What the task requires - Reproduce the lines verbatim from the start of the records through the line containing "(B) B is closer", including that line.

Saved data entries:
= = = = =

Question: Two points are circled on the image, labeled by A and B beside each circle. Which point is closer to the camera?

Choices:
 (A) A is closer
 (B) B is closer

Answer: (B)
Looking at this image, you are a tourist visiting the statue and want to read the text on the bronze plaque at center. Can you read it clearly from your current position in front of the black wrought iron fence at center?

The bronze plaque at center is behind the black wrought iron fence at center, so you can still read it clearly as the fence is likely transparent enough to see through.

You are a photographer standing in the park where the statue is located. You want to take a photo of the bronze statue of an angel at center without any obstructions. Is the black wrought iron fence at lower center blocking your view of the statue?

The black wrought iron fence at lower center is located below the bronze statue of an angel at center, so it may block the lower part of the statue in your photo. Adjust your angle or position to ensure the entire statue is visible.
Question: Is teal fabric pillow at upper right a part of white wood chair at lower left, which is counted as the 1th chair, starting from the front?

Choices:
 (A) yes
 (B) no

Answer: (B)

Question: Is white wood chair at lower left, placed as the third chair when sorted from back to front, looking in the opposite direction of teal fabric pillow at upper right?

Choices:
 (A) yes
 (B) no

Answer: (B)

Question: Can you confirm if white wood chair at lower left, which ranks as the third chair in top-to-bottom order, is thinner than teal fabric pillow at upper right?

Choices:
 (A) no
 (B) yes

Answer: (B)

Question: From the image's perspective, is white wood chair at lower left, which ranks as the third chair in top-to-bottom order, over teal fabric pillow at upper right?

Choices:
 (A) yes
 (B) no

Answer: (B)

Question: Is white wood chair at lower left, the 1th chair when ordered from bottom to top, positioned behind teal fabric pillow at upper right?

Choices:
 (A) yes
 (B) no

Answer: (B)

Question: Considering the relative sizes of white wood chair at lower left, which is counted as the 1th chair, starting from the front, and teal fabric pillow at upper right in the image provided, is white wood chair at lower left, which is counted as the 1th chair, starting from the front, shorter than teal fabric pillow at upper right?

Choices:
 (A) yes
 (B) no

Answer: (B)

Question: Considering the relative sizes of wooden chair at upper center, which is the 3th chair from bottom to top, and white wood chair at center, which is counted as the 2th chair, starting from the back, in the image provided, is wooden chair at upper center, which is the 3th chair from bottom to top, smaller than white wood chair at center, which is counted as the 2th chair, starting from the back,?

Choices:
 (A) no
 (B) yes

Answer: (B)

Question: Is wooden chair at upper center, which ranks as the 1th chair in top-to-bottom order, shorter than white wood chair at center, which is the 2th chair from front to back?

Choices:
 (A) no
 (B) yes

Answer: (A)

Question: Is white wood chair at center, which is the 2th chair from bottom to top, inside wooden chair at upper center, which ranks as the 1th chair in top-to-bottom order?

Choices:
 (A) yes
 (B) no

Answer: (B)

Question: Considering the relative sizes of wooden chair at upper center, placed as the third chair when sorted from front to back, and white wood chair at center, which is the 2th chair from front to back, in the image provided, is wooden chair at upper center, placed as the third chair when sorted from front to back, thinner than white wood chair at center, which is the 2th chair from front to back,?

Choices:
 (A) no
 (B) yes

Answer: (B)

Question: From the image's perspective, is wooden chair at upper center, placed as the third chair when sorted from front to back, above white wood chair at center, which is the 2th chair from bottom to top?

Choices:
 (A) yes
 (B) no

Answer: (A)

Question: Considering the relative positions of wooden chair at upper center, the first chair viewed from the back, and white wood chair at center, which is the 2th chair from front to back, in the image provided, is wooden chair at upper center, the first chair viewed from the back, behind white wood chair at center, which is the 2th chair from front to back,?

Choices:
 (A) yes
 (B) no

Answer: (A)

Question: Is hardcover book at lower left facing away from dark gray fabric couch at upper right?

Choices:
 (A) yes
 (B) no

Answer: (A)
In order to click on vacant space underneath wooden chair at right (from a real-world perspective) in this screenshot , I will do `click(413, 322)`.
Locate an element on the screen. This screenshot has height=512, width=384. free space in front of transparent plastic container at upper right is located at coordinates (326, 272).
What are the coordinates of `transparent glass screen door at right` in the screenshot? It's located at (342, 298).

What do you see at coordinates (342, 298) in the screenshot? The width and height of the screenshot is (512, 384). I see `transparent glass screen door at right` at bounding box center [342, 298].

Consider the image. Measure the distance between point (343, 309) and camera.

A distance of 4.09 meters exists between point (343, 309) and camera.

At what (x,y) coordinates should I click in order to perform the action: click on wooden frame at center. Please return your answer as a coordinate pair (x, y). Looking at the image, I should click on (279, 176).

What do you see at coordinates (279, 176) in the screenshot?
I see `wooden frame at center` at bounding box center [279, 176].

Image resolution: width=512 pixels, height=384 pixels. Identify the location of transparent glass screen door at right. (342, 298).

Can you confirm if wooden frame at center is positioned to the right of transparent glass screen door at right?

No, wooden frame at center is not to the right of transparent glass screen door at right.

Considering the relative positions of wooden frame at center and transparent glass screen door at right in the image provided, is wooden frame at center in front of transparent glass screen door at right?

= = = = =

Output for this task -
Question: Two points are circled on the image, labeled by A and B beside each circle. Which point is closer to the camera?

Choices:
 (A) A is closer
 (B) B is closer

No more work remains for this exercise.